▶ _ABOUT THIS EXERCISE_: Return the data below exactly, but only from the line containing "op=appeared; now=piece of" through the line containing "op=colour; was=tree in", with both of those lines included.

▶ _EXERCISE INPUTS_:
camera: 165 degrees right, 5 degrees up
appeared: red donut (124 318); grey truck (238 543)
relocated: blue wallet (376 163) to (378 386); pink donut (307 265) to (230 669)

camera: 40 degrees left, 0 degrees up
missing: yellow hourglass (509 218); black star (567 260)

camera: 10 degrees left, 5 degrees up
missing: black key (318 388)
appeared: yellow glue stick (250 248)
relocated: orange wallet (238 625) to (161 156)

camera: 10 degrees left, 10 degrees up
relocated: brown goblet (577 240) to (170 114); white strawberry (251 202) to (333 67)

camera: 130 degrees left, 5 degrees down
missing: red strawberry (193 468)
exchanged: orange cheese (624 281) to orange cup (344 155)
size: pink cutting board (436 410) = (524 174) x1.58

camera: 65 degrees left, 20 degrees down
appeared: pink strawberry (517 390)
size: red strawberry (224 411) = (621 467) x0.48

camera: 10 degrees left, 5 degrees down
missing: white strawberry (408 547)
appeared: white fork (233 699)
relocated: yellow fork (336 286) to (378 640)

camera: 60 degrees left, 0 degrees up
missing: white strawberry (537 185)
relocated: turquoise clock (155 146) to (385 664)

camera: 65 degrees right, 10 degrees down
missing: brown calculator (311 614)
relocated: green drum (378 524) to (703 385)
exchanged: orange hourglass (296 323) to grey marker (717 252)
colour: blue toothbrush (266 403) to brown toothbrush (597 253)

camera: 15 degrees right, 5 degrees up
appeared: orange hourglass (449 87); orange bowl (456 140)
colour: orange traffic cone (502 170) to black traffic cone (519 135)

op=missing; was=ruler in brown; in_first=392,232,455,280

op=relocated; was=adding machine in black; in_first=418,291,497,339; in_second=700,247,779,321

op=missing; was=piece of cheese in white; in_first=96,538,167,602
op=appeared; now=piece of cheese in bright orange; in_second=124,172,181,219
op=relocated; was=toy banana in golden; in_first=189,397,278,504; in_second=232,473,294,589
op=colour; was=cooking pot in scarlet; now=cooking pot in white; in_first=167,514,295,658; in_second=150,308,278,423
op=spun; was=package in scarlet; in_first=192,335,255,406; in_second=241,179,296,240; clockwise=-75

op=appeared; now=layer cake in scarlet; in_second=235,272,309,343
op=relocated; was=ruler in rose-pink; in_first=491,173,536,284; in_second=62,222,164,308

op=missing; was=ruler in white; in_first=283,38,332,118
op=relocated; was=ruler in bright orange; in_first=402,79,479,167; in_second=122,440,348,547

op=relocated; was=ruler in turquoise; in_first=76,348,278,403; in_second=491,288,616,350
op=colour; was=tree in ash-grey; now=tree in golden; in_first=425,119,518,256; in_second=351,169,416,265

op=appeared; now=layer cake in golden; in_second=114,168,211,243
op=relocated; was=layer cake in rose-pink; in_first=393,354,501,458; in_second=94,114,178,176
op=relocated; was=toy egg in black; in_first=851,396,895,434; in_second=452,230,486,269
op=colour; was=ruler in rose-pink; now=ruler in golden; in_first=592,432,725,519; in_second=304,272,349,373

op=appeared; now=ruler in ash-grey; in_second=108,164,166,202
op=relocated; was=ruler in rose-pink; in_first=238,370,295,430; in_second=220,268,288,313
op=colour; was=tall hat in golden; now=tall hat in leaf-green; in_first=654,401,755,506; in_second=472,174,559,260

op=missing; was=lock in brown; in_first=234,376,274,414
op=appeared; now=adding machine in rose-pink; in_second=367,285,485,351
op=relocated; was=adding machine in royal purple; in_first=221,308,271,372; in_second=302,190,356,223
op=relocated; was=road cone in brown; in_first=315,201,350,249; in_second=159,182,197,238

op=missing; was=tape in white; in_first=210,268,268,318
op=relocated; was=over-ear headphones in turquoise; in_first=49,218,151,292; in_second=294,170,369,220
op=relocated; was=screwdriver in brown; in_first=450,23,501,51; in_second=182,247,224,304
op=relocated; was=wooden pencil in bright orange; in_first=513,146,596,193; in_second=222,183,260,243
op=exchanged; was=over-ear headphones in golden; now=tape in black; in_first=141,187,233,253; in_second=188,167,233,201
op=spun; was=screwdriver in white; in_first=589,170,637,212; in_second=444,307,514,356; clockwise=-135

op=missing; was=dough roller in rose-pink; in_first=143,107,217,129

▶ _TASK OUTPUT_:
op=appeared; now=piece of cheese in bright orange; in_second=124,172,181,219
op=relocated; was=toy banana in golden; in_first=189,397,278,504; in_second=232,473,294,589
op=colour; was=cooking pot in scarlet; now=cooking pot in white; in_first=167,514,295,658; in_second=150,308,278,423
op=spun; was=package in scarlet; in_first=192,335,255,406; in_second=241,179,296,240; clockwise=-75

op=appeared; now=layer cake in scarlet; in_second=235,272,309,343
op=relocated; was=ruler in rose-pink; in_first=491,173,536,284; in_second=62,222,164,308

op=missing; was=ruler in white; in_first=283,38,332,118
op=relocated; was=ruler in bright orange; in_first=402,79,479,167; in_second=122,440,348,547

op=relocated; was=ruler in turquoise; in_first=76,348,278,403; in_second=491,288,616,350
op=colour; was=tree in ash-grey; now=tree in golden; in_first=425,119,518,256; in_second=351,169,416,265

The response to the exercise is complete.